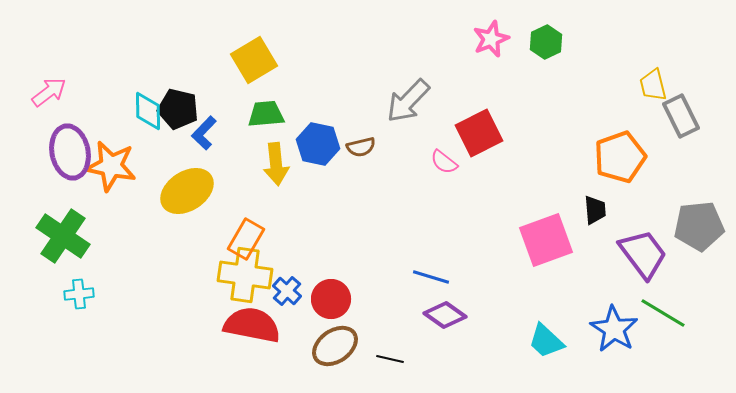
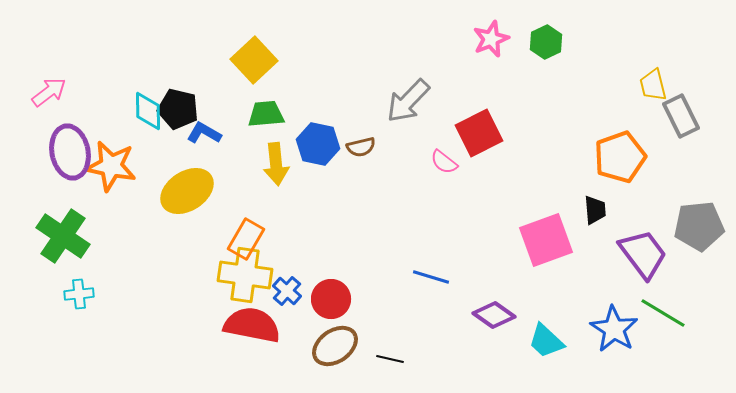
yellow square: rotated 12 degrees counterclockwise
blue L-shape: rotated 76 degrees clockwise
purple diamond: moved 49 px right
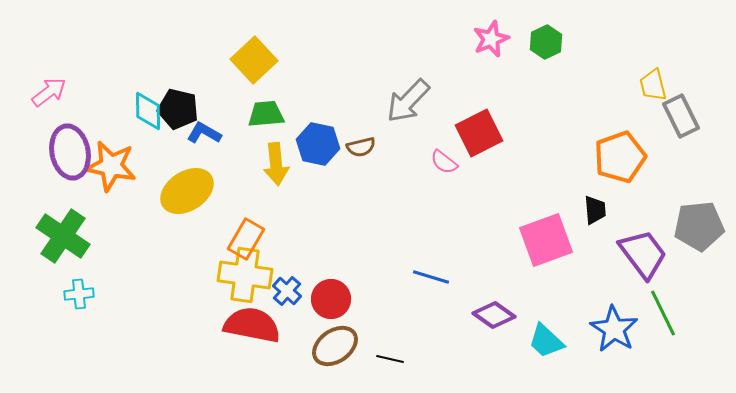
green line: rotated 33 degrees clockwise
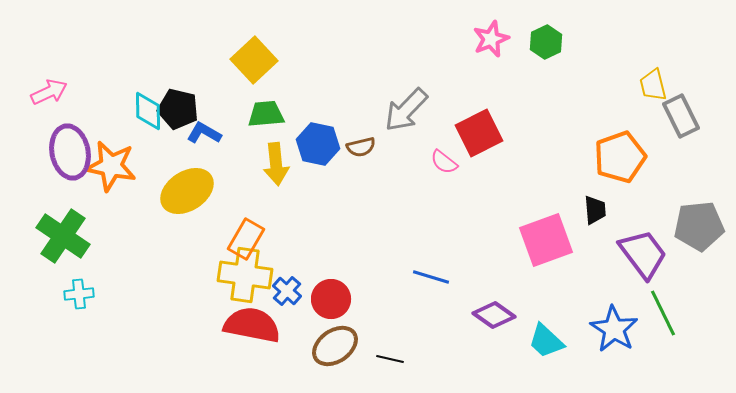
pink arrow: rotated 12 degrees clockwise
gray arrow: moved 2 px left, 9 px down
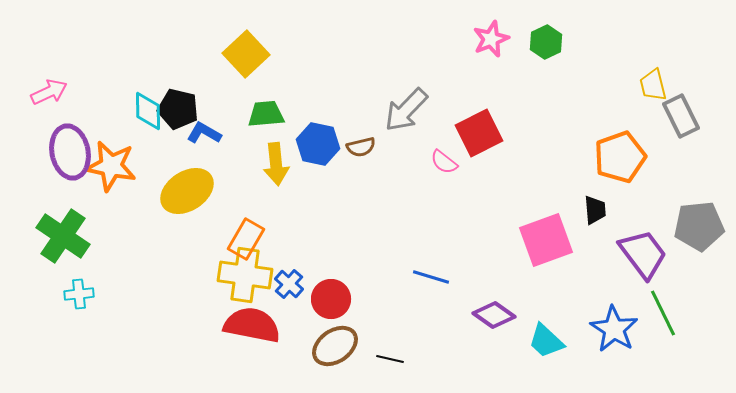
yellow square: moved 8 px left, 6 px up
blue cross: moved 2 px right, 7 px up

§ **Job**
Copy out every line of text from the rows above, word for word. Skip the pictures.

§ **Result for this task**
yellow square: rotated 12 degrees counterclockwise
blue L-shape: rotated 76 degrees clockwise
purple diamond: moved 49 px right
green line: rotated 33 degrees clockwise
pink arrow: rotated 12 degrees clockwise
gray arrow: moved 2 px left, 9 px down
yellow square: moved 8 px left, 6 px up
blue cross: moved 2 px right, 7 px up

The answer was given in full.